• [TRY IT]
Repeat the listing word for word. No pictures belong in the copy.

+++

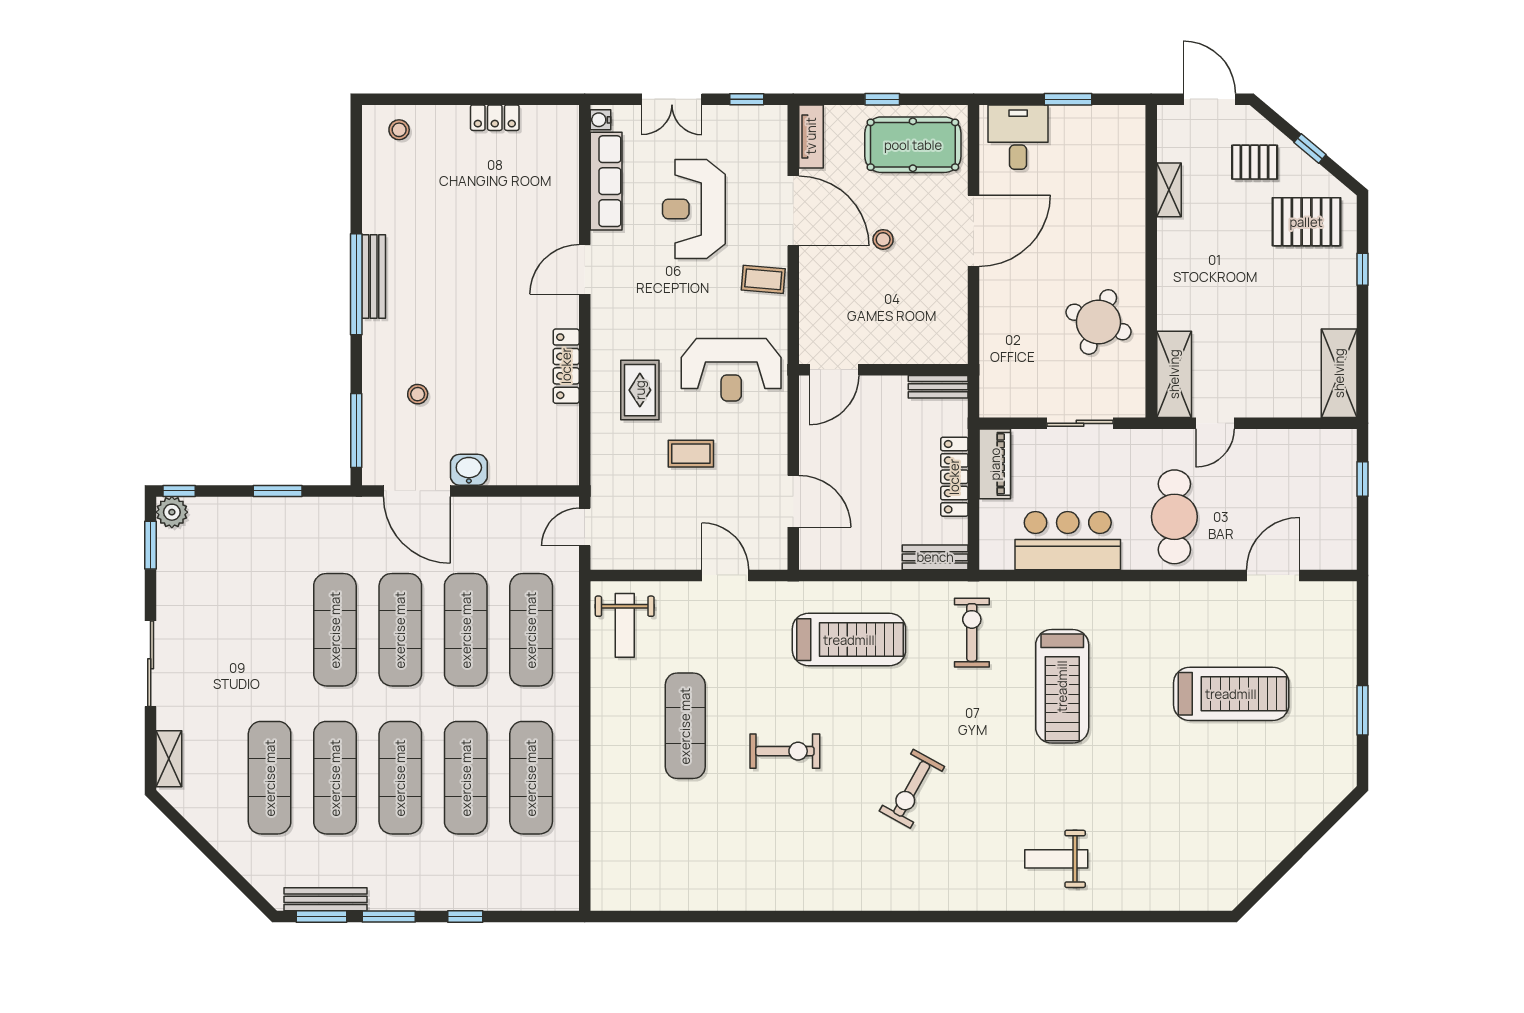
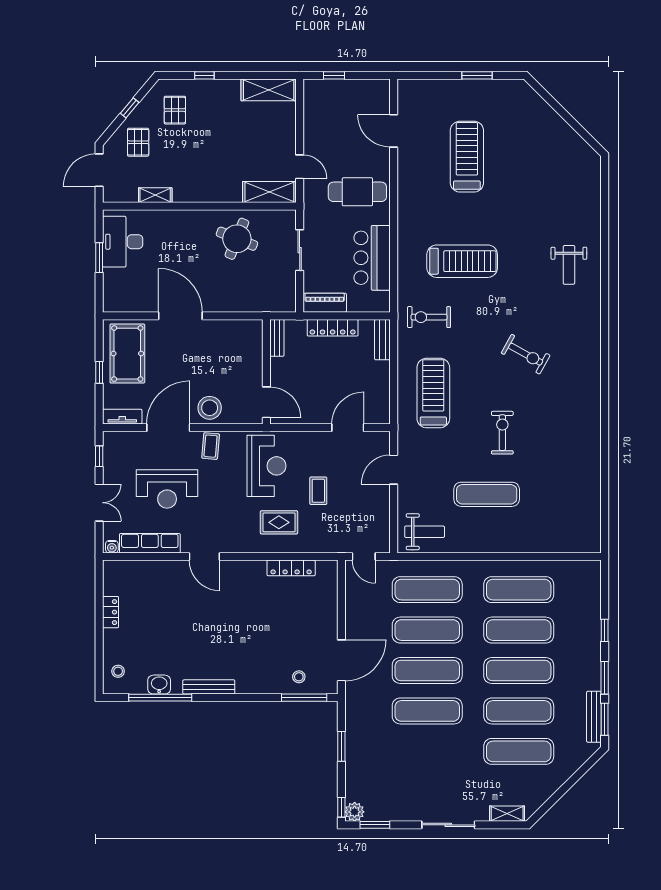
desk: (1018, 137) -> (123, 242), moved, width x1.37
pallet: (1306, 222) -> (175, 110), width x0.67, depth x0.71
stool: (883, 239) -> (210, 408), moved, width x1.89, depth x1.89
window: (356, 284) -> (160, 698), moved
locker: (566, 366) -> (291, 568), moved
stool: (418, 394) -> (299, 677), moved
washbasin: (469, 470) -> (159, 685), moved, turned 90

+++

• [EXPECTED OUTPUT]
desk: (1018, 137) -> (123, 242), moved, width x1.37
pallet: (1306, 222) -> (175, 110), width x0.67, depth x0.71
stool: (883, 239) -> (210, 408), moved, width x1.89, depth x1.89
window: (356, 284) -> (160, 698), moved
locker: (566, 366) -> (291, 568), moved
stool: (418, 394) -> (299, 677), moved
washbasin: (469, 470) -> (159, 685), moved, turned 90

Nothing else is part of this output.